## Problem to solve
Using the listing that follows, filter out every line lacking the string "turquoise" and return the rest.

## Given records
* * *

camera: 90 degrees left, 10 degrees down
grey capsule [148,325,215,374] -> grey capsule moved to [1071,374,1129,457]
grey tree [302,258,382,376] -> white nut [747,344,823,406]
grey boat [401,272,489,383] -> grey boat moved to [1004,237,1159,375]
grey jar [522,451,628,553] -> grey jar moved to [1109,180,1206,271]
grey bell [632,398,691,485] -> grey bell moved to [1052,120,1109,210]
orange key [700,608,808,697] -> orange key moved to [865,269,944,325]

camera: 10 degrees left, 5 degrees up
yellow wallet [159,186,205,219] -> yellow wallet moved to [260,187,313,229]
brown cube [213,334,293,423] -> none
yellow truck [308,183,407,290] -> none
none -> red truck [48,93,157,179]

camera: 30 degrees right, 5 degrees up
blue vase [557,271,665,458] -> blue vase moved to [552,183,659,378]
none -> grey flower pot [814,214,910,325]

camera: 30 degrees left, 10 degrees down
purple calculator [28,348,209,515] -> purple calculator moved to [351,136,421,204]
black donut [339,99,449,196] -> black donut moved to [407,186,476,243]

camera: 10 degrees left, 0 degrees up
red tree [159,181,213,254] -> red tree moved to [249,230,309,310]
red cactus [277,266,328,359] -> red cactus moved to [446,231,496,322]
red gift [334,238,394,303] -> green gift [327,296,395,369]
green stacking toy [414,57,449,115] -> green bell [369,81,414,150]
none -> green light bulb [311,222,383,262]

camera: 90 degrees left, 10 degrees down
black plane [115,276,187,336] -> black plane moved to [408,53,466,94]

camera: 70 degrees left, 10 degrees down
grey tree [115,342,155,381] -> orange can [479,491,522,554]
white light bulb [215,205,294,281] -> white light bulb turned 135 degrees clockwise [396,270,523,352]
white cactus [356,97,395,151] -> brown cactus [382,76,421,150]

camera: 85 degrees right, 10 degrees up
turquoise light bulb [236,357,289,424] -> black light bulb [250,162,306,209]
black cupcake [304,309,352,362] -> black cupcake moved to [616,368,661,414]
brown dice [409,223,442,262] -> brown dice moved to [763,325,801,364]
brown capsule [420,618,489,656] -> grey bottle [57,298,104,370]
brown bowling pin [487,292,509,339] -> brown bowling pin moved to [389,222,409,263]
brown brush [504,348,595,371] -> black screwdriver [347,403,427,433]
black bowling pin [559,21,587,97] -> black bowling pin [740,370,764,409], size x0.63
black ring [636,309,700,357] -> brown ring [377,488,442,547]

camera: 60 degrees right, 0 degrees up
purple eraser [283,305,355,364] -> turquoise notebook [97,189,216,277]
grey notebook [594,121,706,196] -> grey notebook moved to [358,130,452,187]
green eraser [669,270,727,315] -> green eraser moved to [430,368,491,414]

* * *

## Task answer
turquoise light bulb [236,357,289,424] -> black light bulb [250,162,306,209]
purple eraser [283,305,355,364] -> turquoise notebook [97,189,216,277]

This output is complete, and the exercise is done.